REQUIRED WORK: Search the listing below for the string "turquoise" and show each line that contains it.

GIVEN DATA:
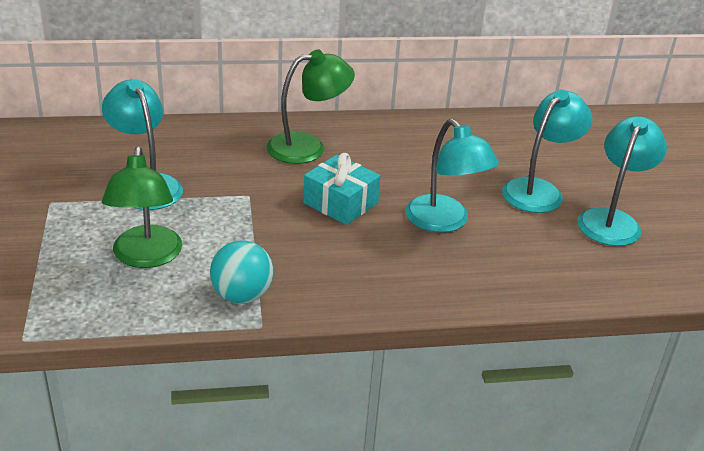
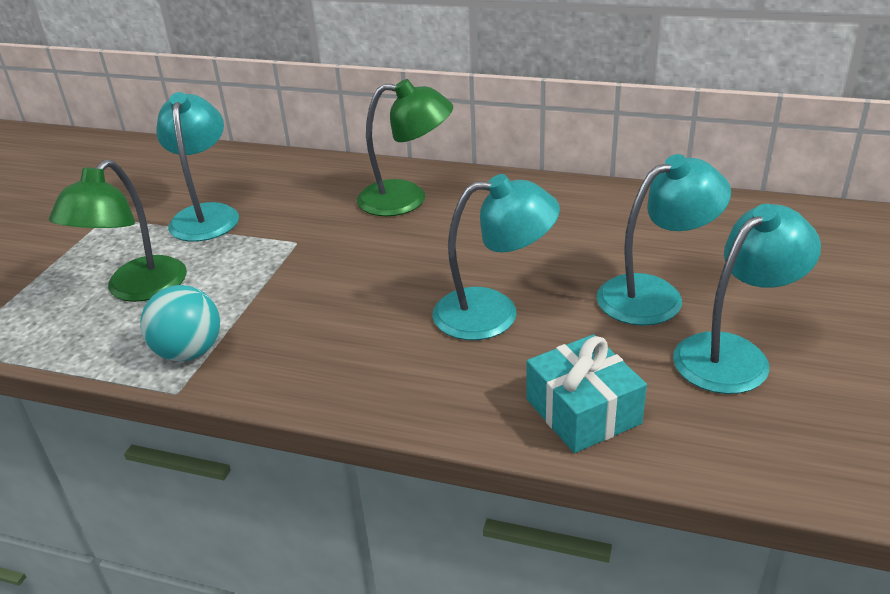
camera: 30 degrees right, 0 degrees up
(340, 203) = (388, 267): turquoise gift -> turquoise gift (583, 411)
(444, 222) = (493, 313): turquoise lamp -> turquoise lamp turned 90 degrees counterclockwise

RESULT FOR THIS TASK:
(340, 203) = (388, 267): turquoise gift -> turquoise gift (583, 411)
(444, 222) = (493, 313): turquoise lamp -> turquoise lamp turned 90 degrees counterclockwise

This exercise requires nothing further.